▶ _Change listing data_
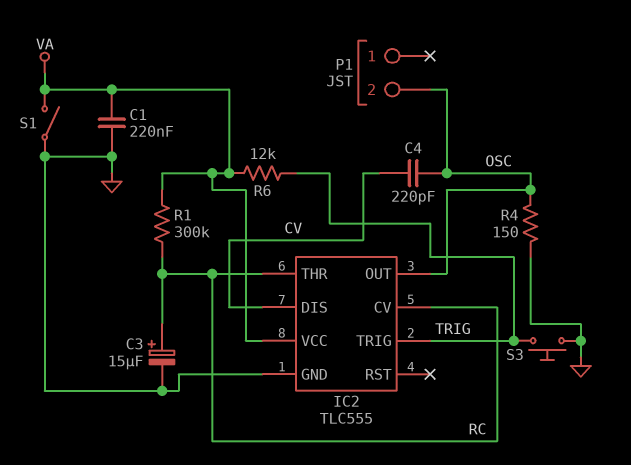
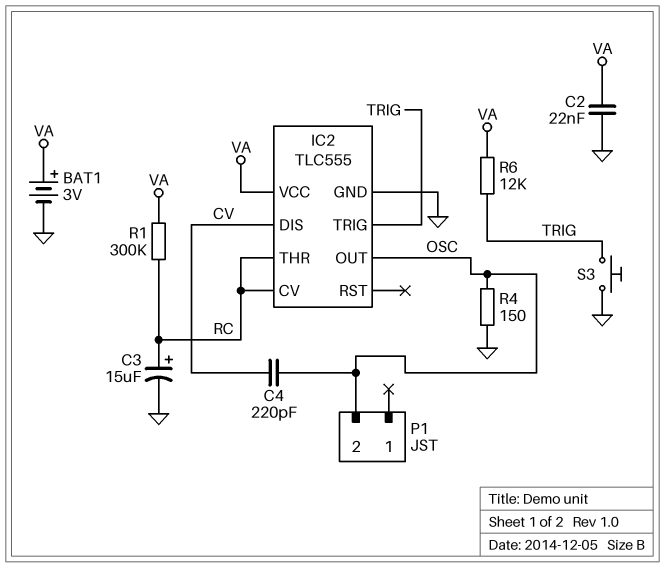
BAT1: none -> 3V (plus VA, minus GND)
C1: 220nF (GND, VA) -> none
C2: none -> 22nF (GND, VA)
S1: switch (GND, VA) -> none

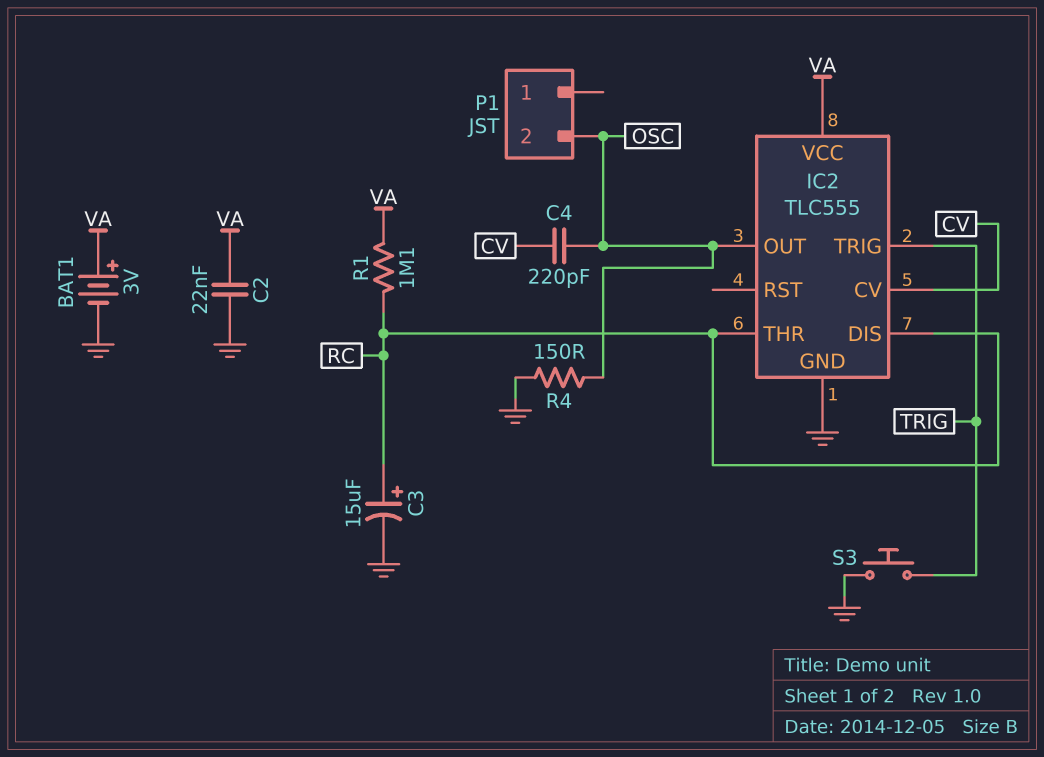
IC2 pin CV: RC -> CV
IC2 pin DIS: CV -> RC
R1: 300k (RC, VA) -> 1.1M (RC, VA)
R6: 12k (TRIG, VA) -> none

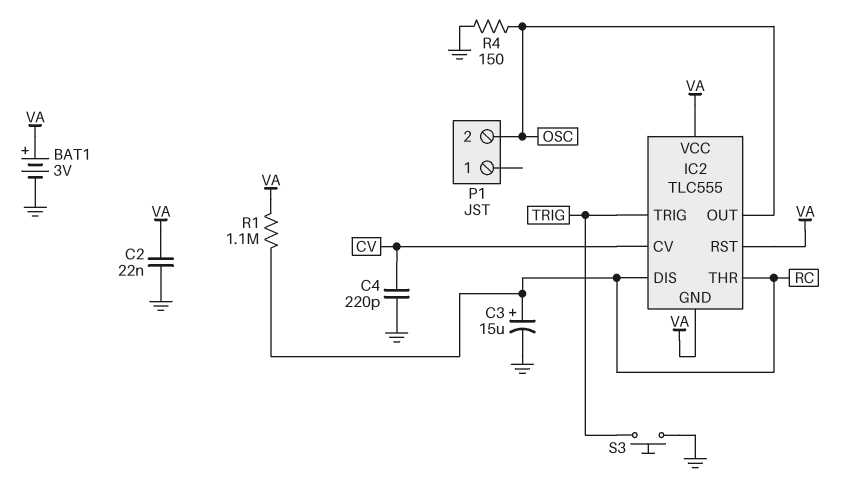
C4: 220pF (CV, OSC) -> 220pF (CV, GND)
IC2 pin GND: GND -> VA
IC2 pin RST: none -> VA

▶ _What is required_
Exactly as written, restate the lines from the one that contains "IC2 pin CV: RC -> CV" through the final line of the data, both ends included, but leave out the pictures.

▶ _Result for this exercise_
IC2 pin CV: RC -> CV
IC2 pin DIS: CV -> RC
R1: 300k (RC, VA) -> 1.1M (RC, VA)
R6: 12k (TRIG, VA) -> none

C4: 220pF (CV, OSC) -> 220pF (CV, GND)
IC2 pin GND: GND -> VA
IC2 pin RST: none -> VA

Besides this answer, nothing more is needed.